◆ EXERCISE:
Skip every picture, and output exactly the lines starting at the one with "(553, 289) = (391, 193): none -> white heart" and running through the last line of the material below.

◆ DATA EXCERPTS:
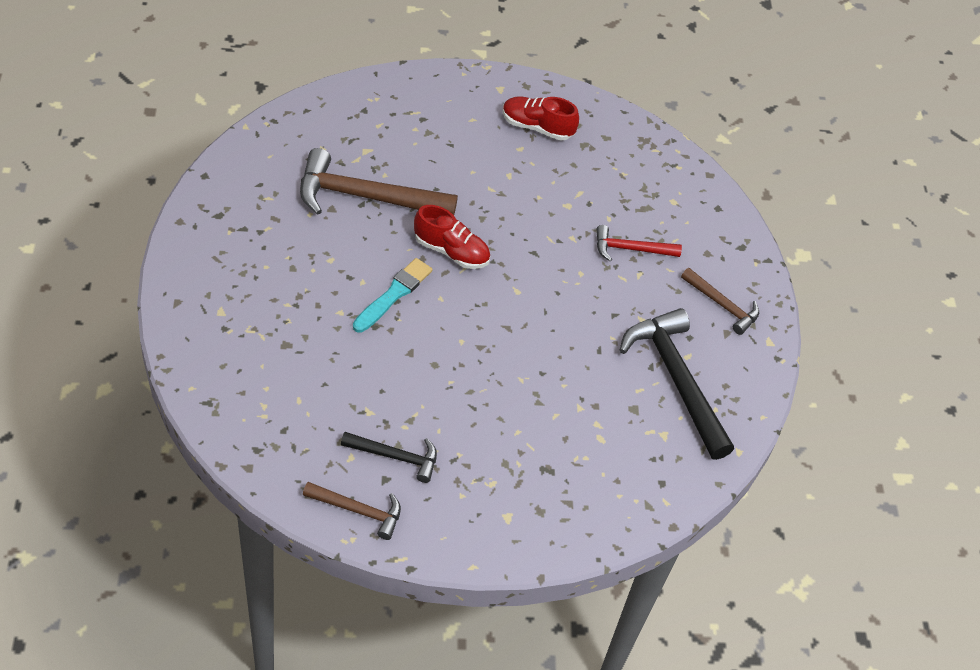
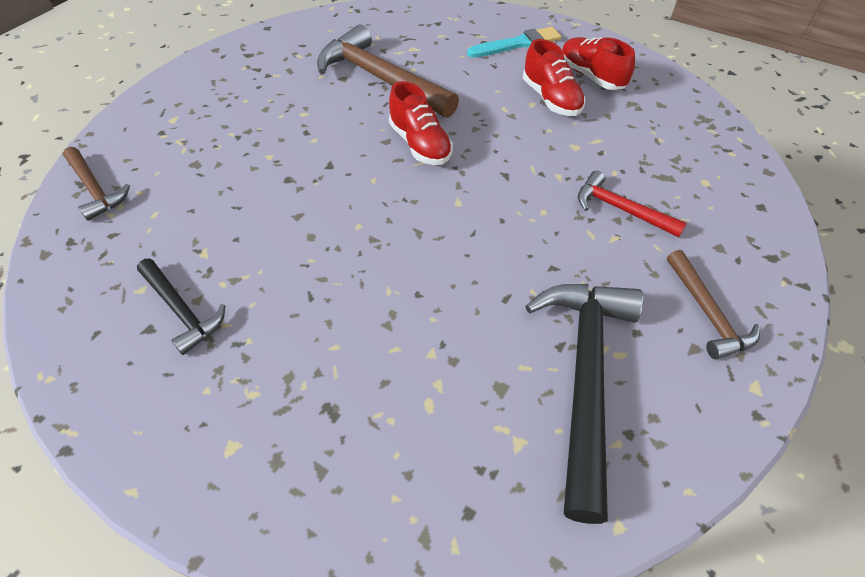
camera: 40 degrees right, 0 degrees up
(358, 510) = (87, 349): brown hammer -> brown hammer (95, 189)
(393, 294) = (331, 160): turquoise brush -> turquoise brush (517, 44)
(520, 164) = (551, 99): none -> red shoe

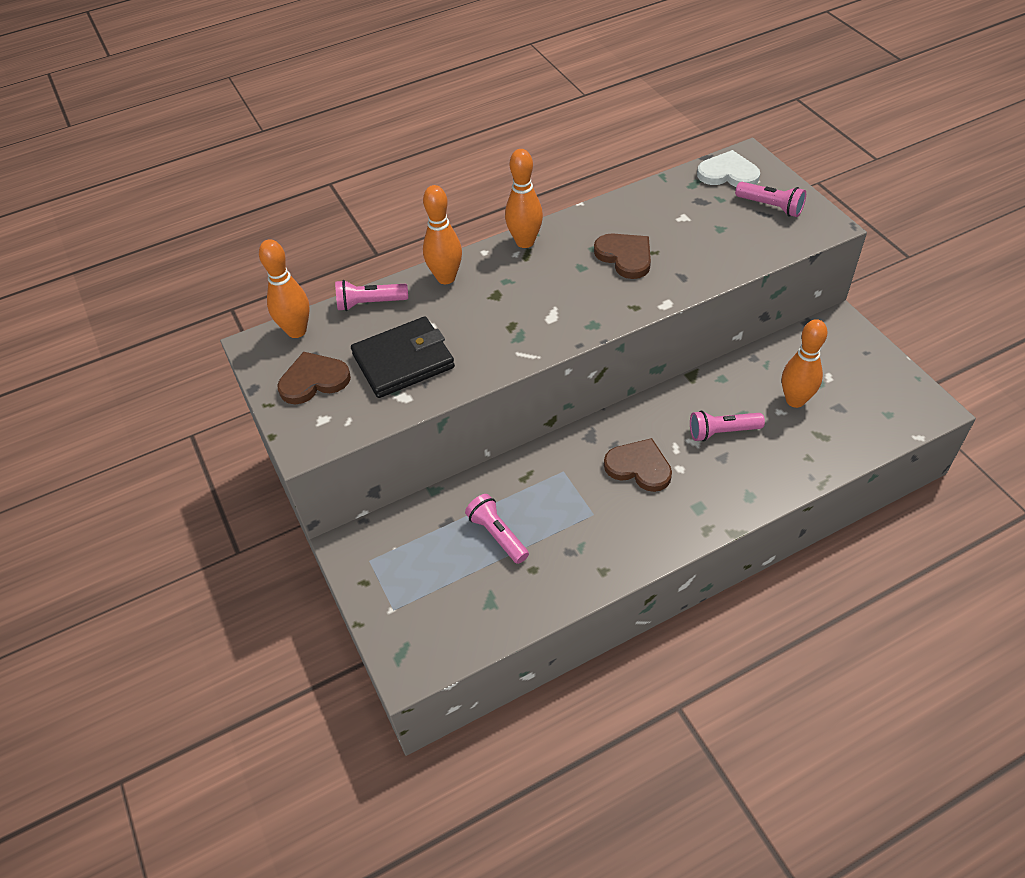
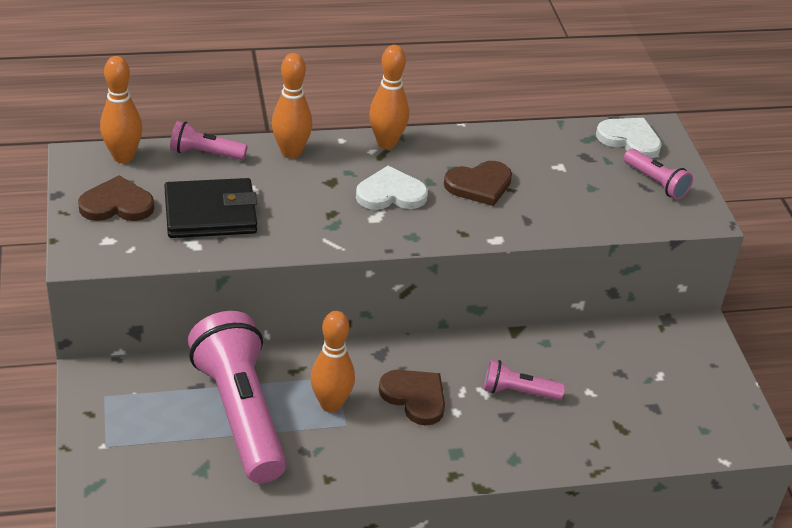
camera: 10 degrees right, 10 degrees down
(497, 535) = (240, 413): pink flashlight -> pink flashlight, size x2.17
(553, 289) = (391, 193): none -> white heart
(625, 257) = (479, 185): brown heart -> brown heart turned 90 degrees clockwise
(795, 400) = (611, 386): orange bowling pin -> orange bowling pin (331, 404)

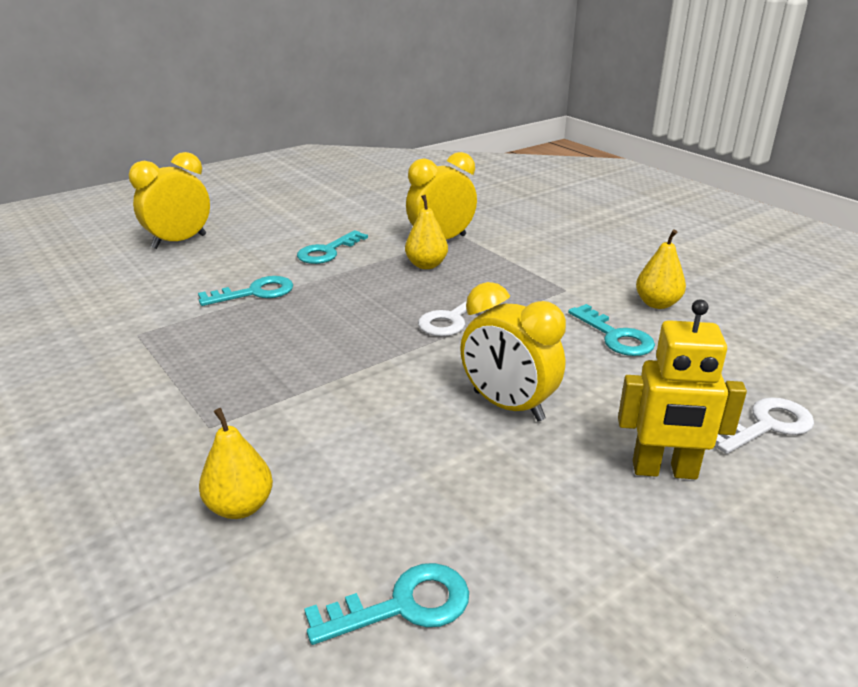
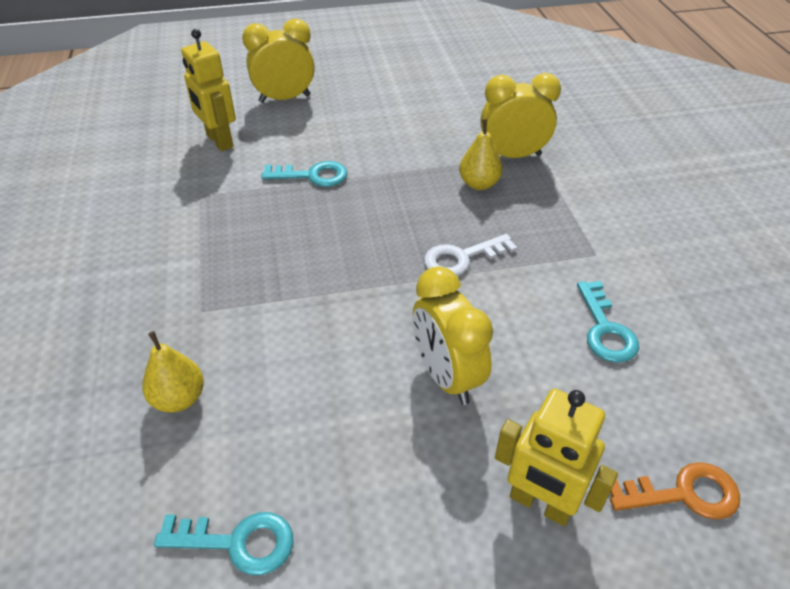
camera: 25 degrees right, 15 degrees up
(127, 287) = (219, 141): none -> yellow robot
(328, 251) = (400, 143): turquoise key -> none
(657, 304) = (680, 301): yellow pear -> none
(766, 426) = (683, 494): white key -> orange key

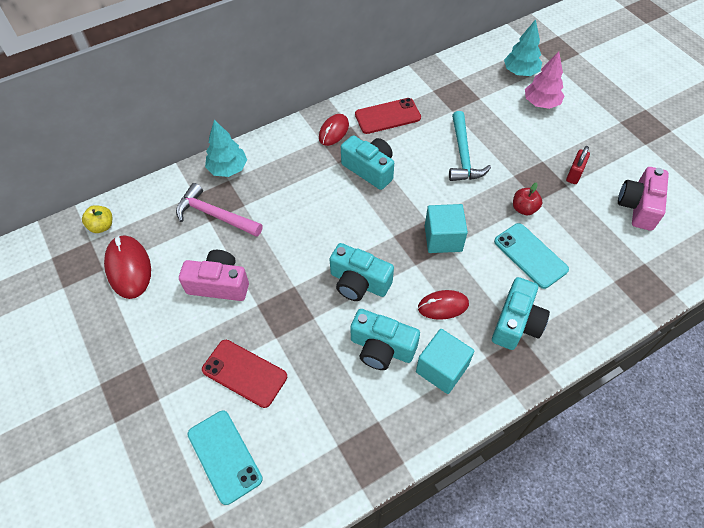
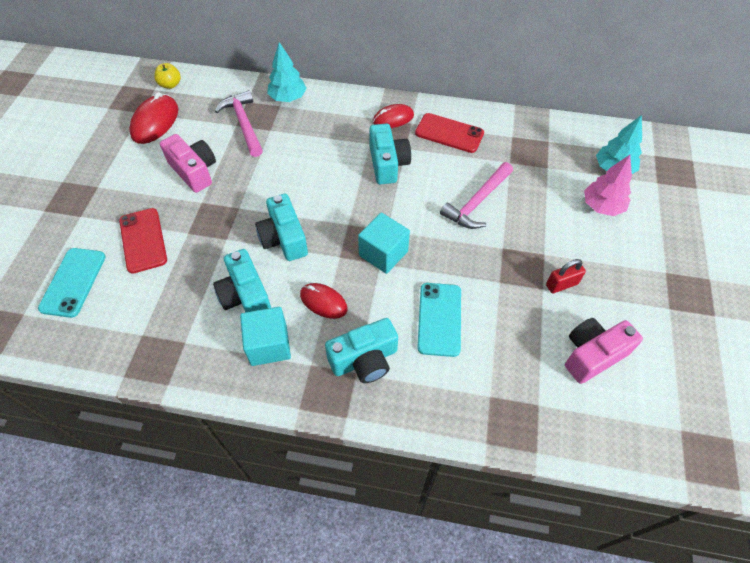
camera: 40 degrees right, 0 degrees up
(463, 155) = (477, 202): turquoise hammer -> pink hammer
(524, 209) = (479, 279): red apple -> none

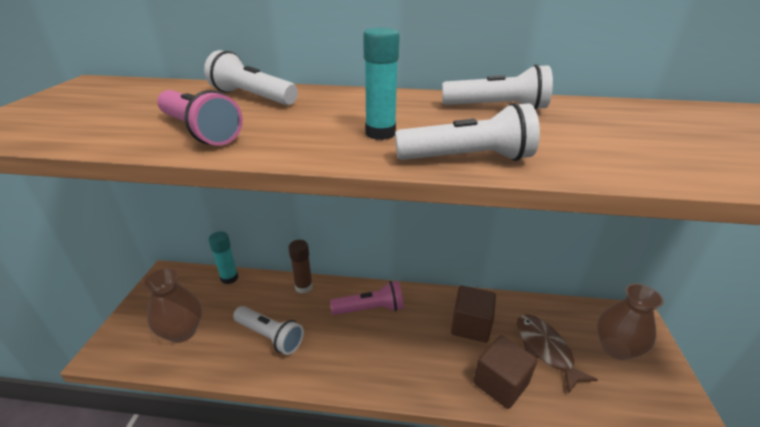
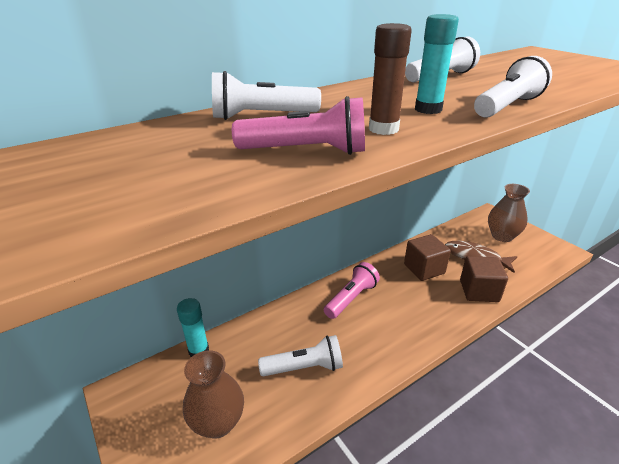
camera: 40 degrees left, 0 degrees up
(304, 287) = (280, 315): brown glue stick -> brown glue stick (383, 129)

◆ RESPONSE AREA:
(553, 289) = (391, 193): none -> white heart
(625, 257) = (479, 185): brown heart -> brown heart turned 90 degrees clockwise
(795, 400) = (611, 386): orange bowling pin -> orange bowling pin (331, 404)

camera: 25 degrees right, 15 degrees up
(127, 287) = (219, 141): none -> yellow robot
(328, 251) = (400, 143): turquoise key -> none
(657, 304) = (680, 301): yellow pear -> none
(766, 426) = (683, 494): white key -> orange key

camera: 40 degrees right, 0 degrees up
(463, 155) = (477, 202): turquoise hammer -> pink hammer
(524, 209) = (479, 279): red apple -> none

camera: 40 degrees left, 0 degrees up
(304, 287) = (280, 315): brown glue stick -> brown glue stick (383, 129)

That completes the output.